Shape transformation data

--- START ---

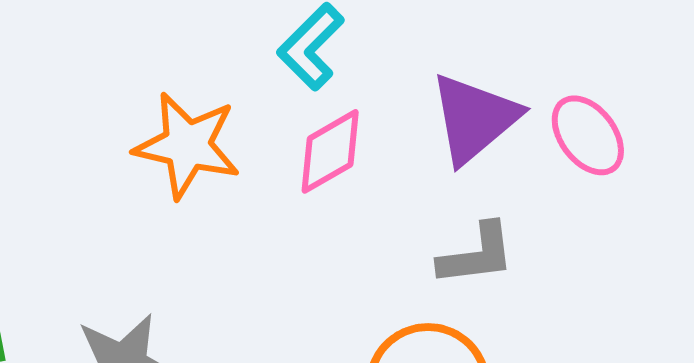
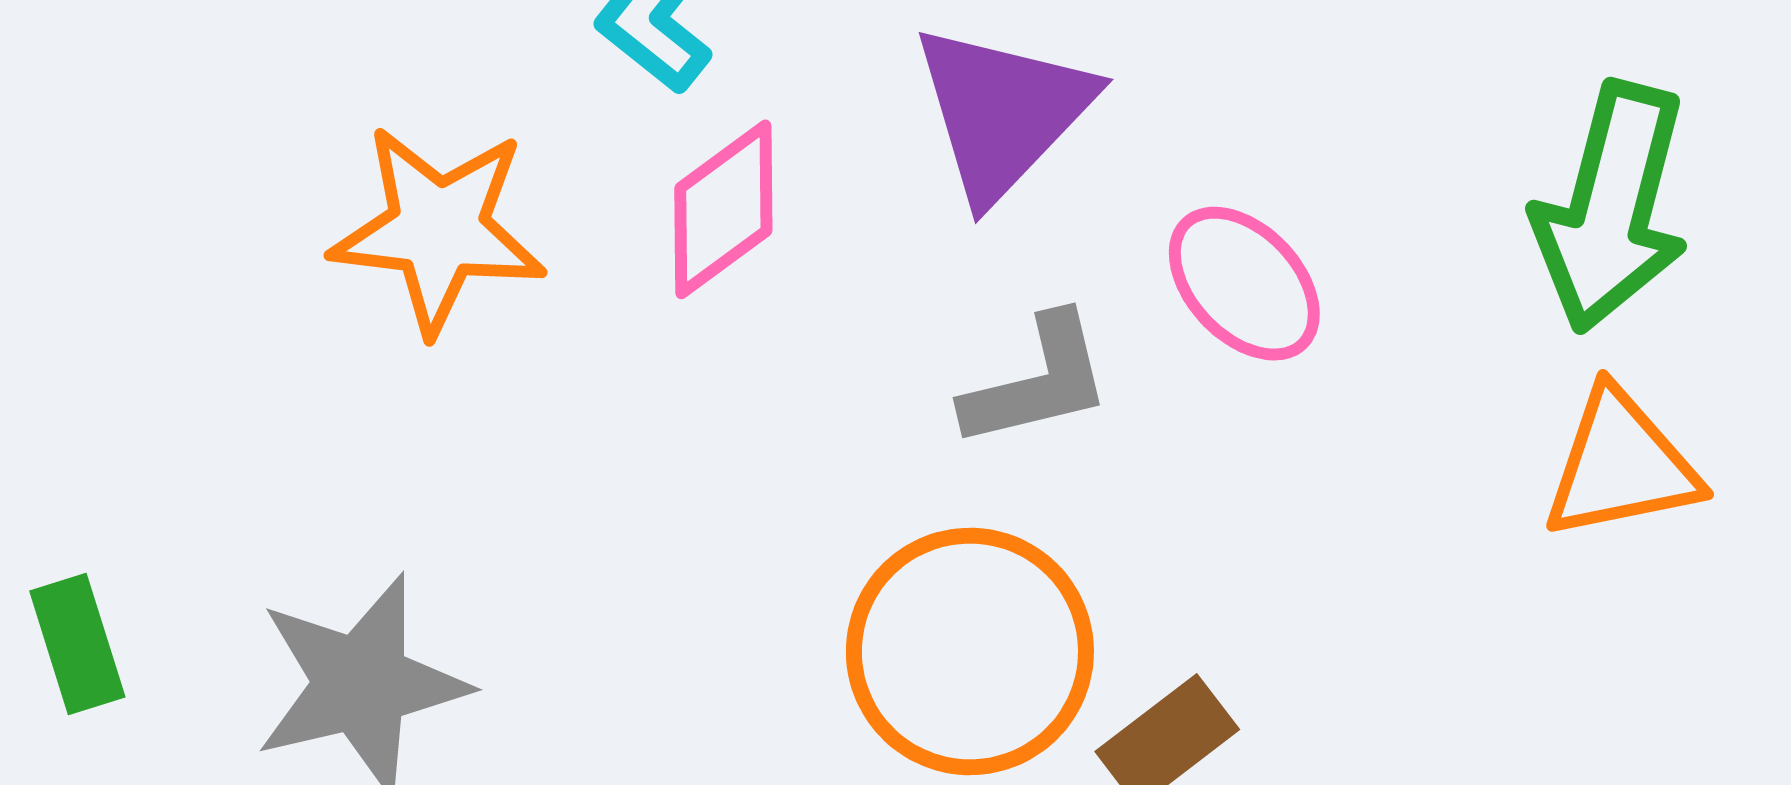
pink ellipse: (588, 135) -> (1244, 284), moved

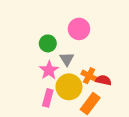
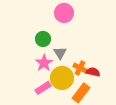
pink circle: (79, 29) -> (64, 13), moved
pink rectangle: (48, 98) -> (43, 88), turned 42

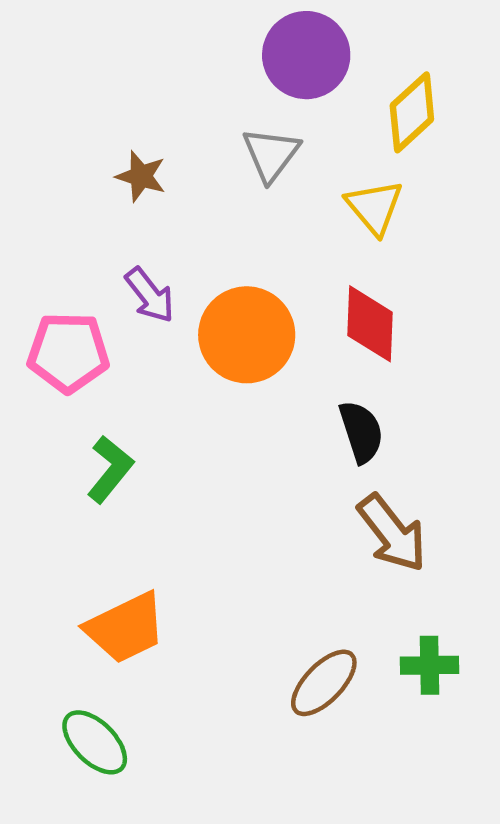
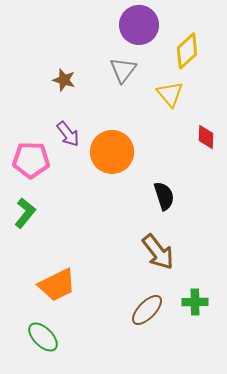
red diamond: (370, 324) -> (206, 137), moved, size x0.7
green L-shape: (110, 469) -> (25, 213), moved
brown arrow: (392, 533) -> (158, 252), moved

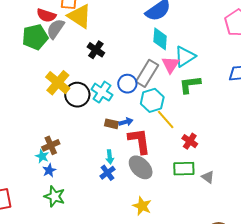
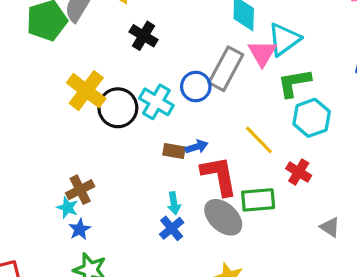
cyan hexagon: (152, 100) -> (312, 118), moved
green rectangle: (184, 169) -> (258, 200), moved

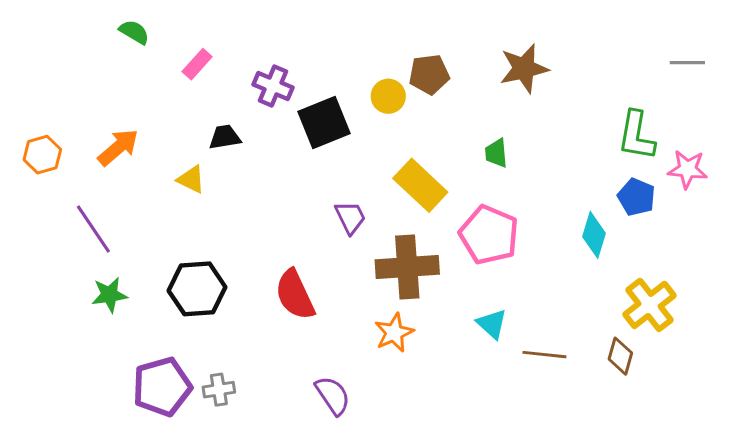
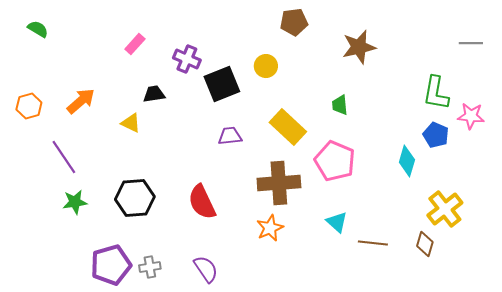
green semicircle: (134, 32) -> (38, 29), moved
brown pentagon: (429, 74) -> (294, 22), moved
purple trapezoid: (350, 217) -> (230, 136), moved, turned -70
purple semicircle: (333, 395) -> (206, 269), moved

--- END ---

Check each line of the data above for the string "turned", and copy the ones that have it.

▸ **RESULT OF THE TASK**:
pink rectangle: (48, 98) -> (43, 88), turned 42
purple trapezoid: (350, 217) -> (230, 136), moved, turned -70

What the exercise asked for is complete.